* [BRIEF]
Take the lines below beginning at the line that has "second_place: [349, 327, 386, 371]" and stopping after the line that has "first_place: [413, 506, 524, 623]", and print them exactly as they are, with no other lines.

#####

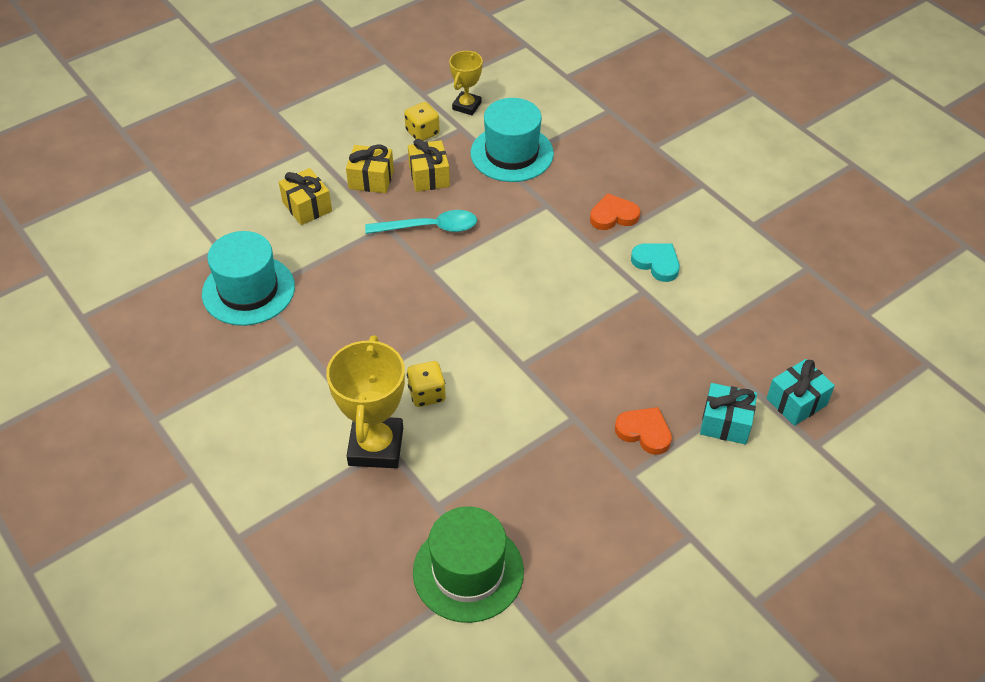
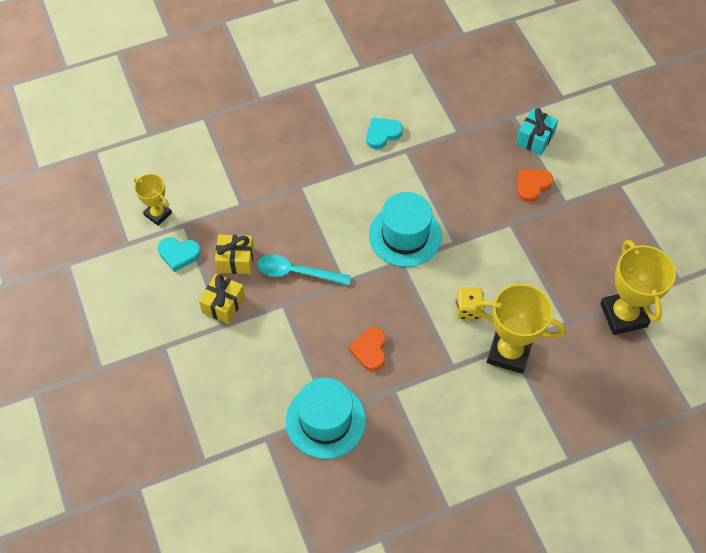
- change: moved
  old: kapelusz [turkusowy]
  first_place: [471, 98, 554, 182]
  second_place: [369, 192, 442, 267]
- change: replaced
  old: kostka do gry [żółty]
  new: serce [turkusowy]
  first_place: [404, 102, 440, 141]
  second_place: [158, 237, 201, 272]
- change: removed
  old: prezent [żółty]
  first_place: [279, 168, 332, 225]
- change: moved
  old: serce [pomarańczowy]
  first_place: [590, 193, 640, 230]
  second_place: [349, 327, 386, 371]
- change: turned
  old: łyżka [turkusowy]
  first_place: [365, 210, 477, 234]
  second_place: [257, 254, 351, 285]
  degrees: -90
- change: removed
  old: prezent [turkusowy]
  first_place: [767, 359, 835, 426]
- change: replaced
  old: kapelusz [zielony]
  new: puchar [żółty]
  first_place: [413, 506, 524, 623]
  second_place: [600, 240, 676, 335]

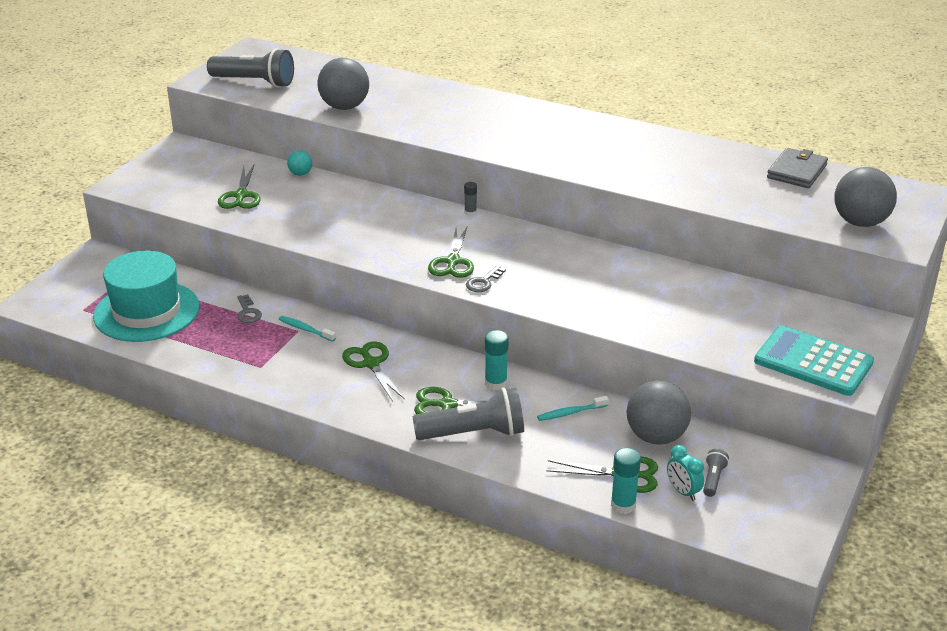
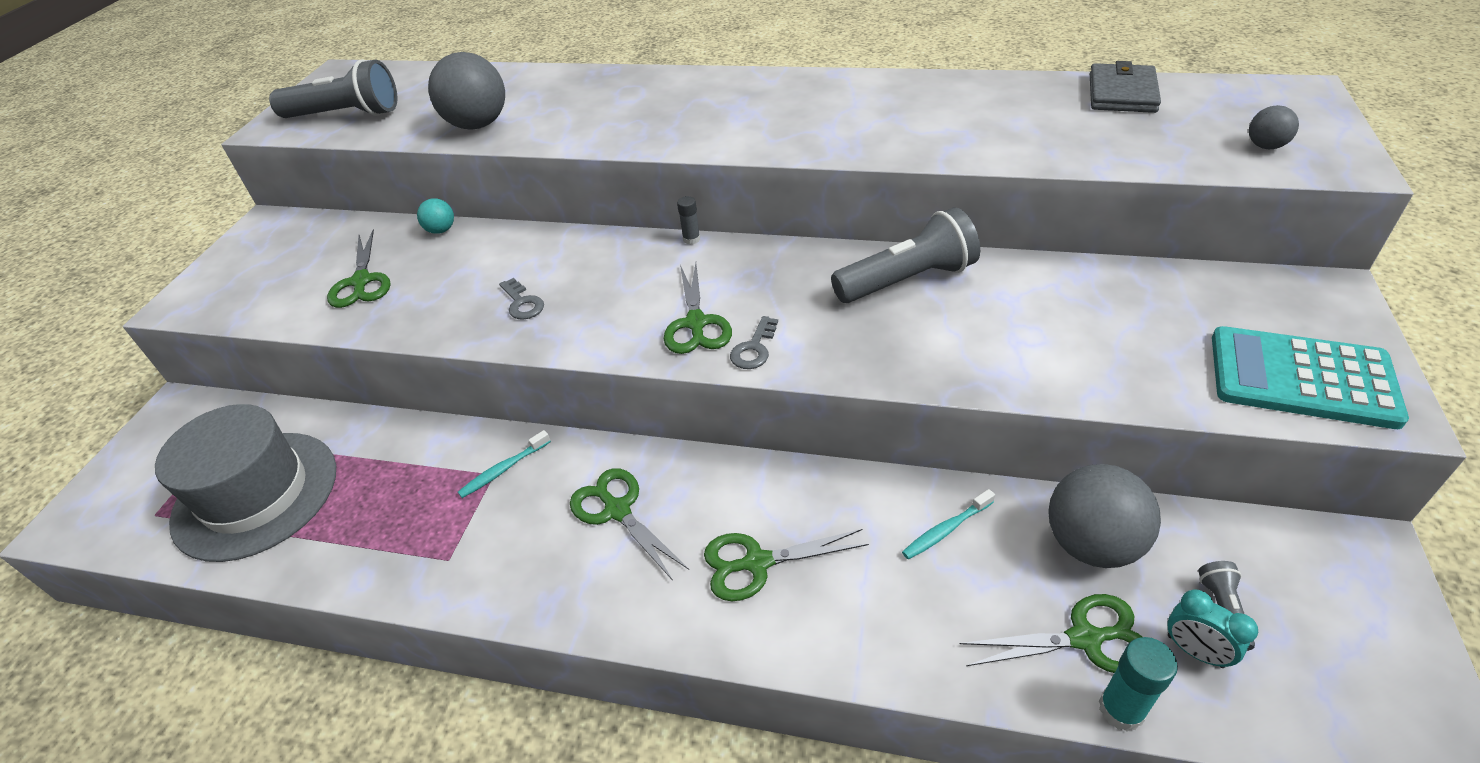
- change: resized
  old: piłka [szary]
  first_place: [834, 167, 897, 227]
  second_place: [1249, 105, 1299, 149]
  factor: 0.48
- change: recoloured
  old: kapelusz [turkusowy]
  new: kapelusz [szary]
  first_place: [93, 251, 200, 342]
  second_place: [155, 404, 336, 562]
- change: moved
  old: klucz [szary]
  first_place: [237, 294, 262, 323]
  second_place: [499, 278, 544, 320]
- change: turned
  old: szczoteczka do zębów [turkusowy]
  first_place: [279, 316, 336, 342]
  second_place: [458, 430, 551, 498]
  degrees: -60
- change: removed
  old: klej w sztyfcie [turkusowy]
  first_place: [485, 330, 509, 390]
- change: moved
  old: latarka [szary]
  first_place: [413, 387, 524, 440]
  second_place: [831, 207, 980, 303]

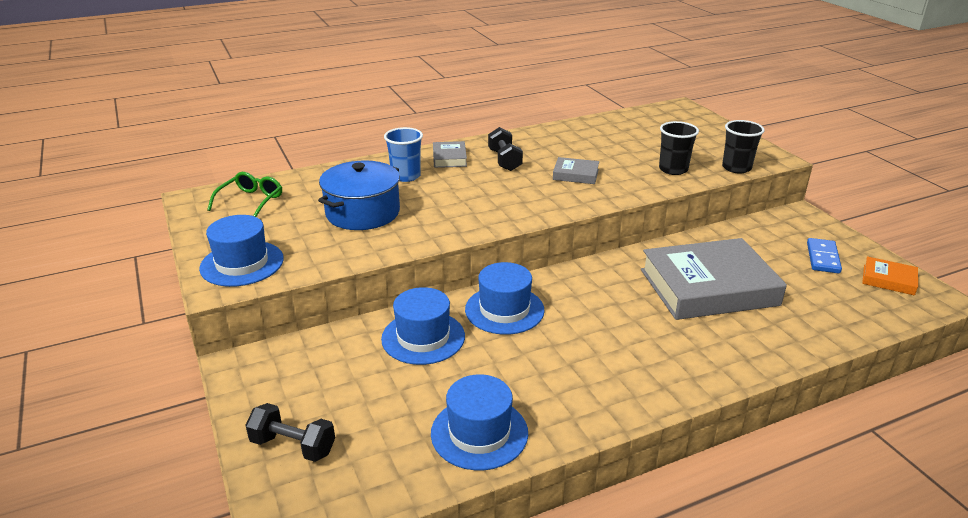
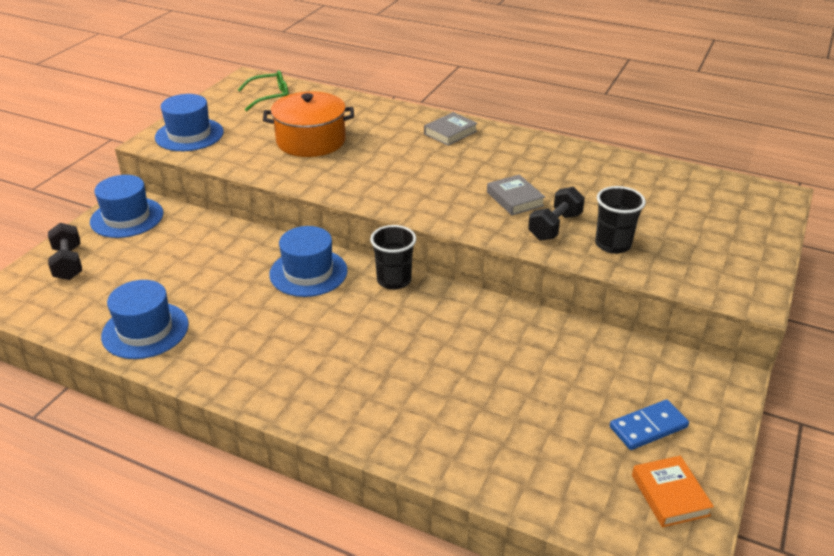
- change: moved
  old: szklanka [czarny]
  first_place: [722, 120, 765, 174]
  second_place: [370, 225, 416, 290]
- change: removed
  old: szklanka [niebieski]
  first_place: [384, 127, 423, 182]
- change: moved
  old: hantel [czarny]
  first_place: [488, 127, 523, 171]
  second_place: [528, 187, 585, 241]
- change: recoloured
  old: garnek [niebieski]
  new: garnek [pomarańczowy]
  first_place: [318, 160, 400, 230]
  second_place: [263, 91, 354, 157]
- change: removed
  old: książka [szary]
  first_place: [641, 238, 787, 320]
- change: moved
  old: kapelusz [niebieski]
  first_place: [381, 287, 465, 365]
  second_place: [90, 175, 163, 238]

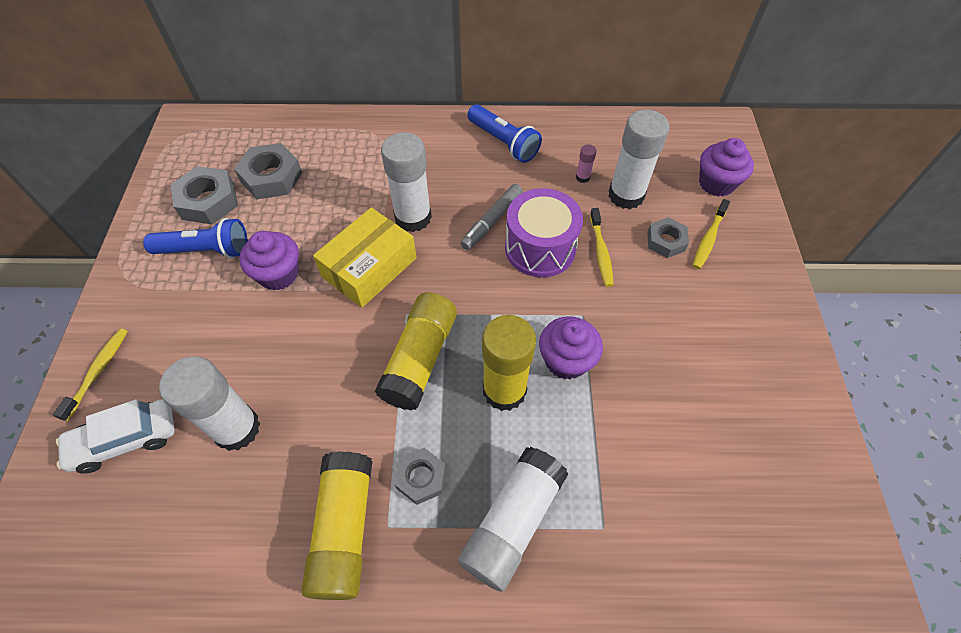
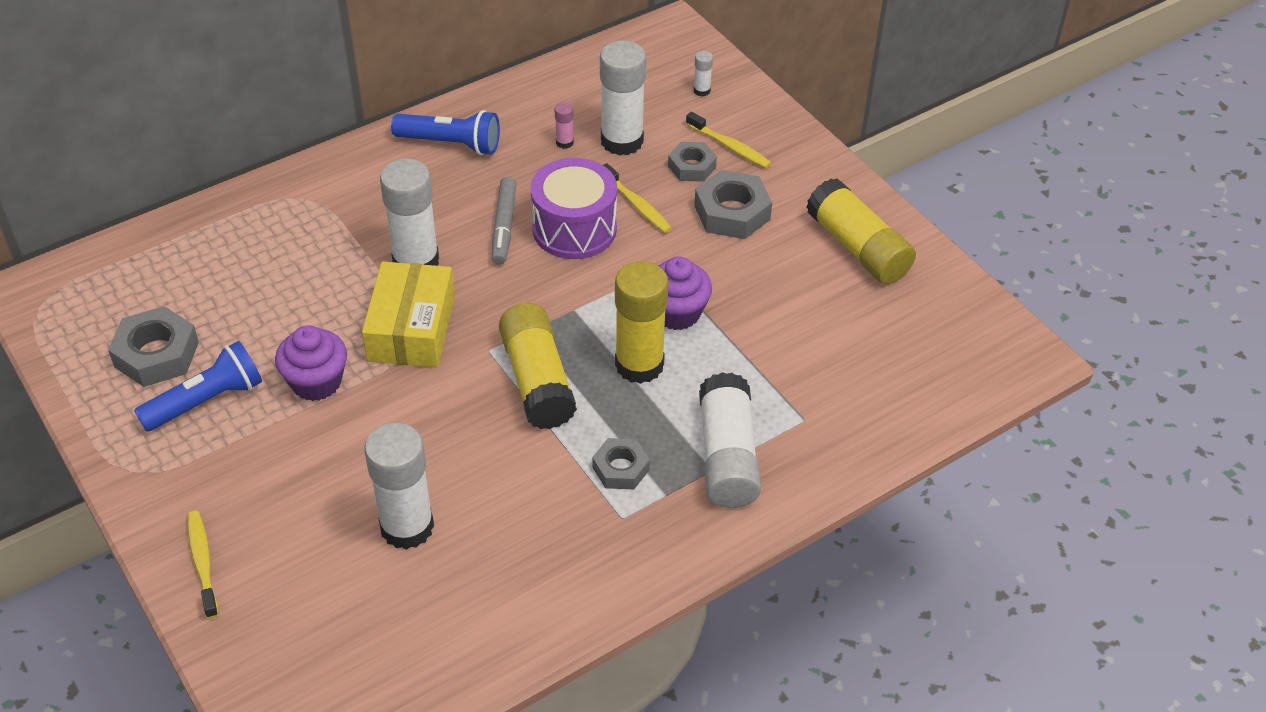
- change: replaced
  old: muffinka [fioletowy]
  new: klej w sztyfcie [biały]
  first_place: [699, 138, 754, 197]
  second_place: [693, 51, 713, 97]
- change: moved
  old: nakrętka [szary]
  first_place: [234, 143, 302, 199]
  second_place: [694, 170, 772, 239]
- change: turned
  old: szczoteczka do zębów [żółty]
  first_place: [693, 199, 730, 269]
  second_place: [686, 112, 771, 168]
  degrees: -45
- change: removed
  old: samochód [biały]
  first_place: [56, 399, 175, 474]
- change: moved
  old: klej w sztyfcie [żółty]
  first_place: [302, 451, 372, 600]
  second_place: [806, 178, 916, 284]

#####

* [OUTPUT OF THE EXERCISE]
  second_place: [349, 327, 386, 371]
- change: turned
  old: łyżka [turkusowy]
  first_place: [365, 210, 477, 234]
  second_place: [257, 254, 351, 285]
  degrees: -90
- change: removed
  old: prezent [turkusowy]
  first_place: [767, 359, 835, 426]
- change: replaced
  old: kapelusz [zielony]
  new: puchar [żółty]
  first_place: [413, 506, 524, 623]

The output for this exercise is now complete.